• [Source data]
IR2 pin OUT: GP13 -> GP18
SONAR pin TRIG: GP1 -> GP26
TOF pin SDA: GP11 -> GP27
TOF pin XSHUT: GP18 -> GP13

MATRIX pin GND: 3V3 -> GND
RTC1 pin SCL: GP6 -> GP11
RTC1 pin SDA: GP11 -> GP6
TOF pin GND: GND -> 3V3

• [Exercise brief] The answer is all of the material, given again exactly.

• [Solution]
IR2 pin OUT: GP13 -> GP18
SONAR pin TRIG: GP1 -> GP26
TOF pin SDA: GP11 -> GP27
TOF pin XSHUT: GP18 -> GP13

MATRIX pin GND: 3V3 -> GND
RTC1 pin SCL: GP6 -> GP11
RTC1 pin SDA: GP11 -> GP6
TOF pin GND: GND -> 3V3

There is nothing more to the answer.